• _Task item_
Having found the line that contains "LED2: green -> blue", please retype only it and every line after it up to the end of the entries, exactly as written.

-- Supplied records follows --

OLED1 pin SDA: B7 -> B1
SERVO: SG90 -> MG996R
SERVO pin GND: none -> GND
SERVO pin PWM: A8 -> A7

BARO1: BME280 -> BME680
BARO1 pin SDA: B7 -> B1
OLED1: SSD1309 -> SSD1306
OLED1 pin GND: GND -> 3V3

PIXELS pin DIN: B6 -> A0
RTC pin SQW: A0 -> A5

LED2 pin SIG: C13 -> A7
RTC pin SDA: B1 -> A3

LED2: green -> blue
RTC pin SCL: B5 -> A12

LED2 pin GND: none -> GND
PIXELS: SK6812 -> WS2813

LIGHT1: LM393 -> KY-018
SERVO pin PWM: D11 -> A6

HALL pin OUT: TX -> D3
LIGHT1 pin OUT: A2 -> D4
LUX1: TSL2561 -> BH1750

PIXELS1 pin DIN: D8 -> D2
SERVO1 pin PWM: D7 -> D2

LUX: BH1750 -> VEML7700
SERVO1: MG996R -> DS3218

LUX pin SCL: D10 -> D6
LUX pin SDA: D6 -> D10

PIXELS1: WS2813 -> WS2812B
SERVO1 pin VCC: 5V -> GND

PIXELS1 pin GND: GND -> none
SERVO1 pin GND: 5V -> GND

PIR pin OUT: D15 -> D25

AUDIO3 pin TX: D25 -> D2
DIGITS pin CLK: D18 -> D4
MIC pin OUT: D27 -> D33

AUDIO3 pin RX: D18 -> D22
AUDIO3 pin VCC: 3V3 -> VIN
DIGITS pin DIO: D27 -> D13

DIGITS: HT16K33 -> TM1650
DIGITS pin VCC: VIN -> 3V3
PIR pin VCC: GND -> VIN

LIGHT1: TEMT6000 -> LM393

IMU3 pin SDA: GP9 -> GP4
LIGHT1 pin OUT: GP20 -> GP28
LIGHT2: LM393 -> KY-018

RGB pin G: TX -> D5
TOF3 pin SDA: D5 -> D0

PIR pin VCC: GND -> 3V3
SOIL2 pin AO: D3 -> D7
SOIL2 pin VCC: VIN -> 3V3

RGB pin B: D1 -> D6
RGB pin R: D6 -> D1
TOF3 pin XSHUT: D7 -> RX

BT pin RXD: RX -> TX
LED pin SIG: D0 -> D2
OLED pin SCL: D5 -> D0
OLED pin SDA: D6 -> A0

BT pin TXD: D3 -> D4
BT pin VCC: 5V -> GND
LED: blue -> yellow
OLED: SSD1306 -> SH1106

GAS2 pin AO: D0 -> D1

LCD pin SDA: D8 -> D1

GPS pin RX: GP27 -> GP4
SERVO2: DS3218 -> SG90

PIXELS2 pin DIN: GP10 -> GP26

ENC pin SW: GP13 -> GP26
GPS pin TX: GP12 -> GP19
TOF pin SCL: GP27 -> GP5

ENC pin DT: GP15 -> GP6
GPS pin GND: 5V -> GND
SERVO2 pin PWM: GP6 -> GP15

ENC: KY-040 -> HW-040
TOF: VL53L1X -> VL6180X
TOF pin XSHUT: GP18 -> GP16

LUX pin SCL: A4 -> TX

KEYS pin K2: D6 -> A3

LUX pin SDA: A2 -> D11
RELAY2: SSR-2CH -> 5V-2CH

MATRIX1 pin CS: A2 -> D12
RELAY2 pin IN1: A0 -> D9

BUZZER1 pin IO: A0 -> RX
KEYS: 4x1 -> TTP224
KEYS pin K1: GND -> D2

-- Supplied records concluded --

• _Response_
LED2: green -> blue
RTC pin SCL: B5 -> A12

LED2 pin GND: none -> GND
PIXELS: SK6812 -> WS2813

LIGHT1: LM393 -> KY-018
SERVO pin PWM: D11 -> A6

HALL pin OUT: TX -> D3
LIGHT1 pin OUT: A2 -> D4
LUX1: TSL2561 -> BH1750

PIXELS1 pin DIN: D8 -> D2
SERVO1 pin PWM: D7 -> D2

LUX: BH1750 -> VEML7700
SERVO1: MG996R -> DS3218

LUX pin SCL: D10 -> D6
LUX pin SDA: D6 -> D10

PIXELS1: WS2813 -> WS2812B
SERVO1 pin VCC: 5V -> GND

PIXELS1 pin GND: GND -> none
SERVO1 pin GND: 5V -> GND

PIR pin OUT: D15 -> D25

AUDIO3 pin TX: D25 -> D2
DIGITS pin CLK: D18 -> D4
MIC pin OUT: D27 -> D33

AUDIO3 pin RX: D18 -> D22
AUDIO3 pin VCC: 3V3 -> VIN
DIGITS pin DIO: D27 -> D13

DIGITS: HT16K33 -> TM1650
DIGITS pin VCC: VIN -> 3V3
PIR pin VCC: GND -> VIN

LIGHT1: TEMT6000 -> LM393

IMU3 pin SDA: GP9 -> GP4
LIGHT1 pin OUT: GP20 -> GP28
LIGHT2: LM393 -> KY-018

RGB pin G: TX -> D5
TOF3 pin SDA: D5 -> D0

PIR pin VCC: GND -> 3V3
SOIL2 pin AO: D3 -> D7
SOIL2 pin VCC: VIN -> 3V3

RGB pin B: D1 -> D6
RGB pin R: D6 -> D1
TOF3 pin XSHUT: D7 -> RX

BT pin RXD: RX -> TX
LED pin SIG: D0 -> D2
OLED pin SCL: D5 -> D0
OLED pin SDA: D6 -> A0

BT pin TXD: D3 -> D4
BT pin VCC: 5V -> GND
LED: blue -> yellow
OLED: SSD1306 -> SH1106

GAS2 pin AO: D0 -> D1

LCD pin SDA: D8 -> D1

GPS pin RX: GP27 -> GP4
SERVO2: DS3218 -> SG90

PIXELS2 pin DIN: GP10 -> GP26

ENC pin SW: GP13 -> GP26
GPS pin TX: GP12 -> GP19
TOF pin SCL: GP27 -> GP5

ENC pin DT: GP15 -> GP6
GPS pin GND: 5V -> GND
SERVO2 pin PWM: GP6 -> GP15

ENC: KY-040 -> HW-040
TOF: VL53L1X -> VL6180X
TOF pin XSHUT: GP18 -> GP16

LUX pin SCL: A4 -> TX

KEYS pin K2: D6 -> A3

LUX pin SDA: A2 -> D11
RELAY2: SSR-2CH -> 5V-2CH

MATRIX1 pin CS: A2 -> D12
RELAY2 pin IN1: A0 -> D9

BUZZER1 pin IO: A0 -> RX
KEYS: 4x1 -> TTP224
KEYS pin K1: GND -> D2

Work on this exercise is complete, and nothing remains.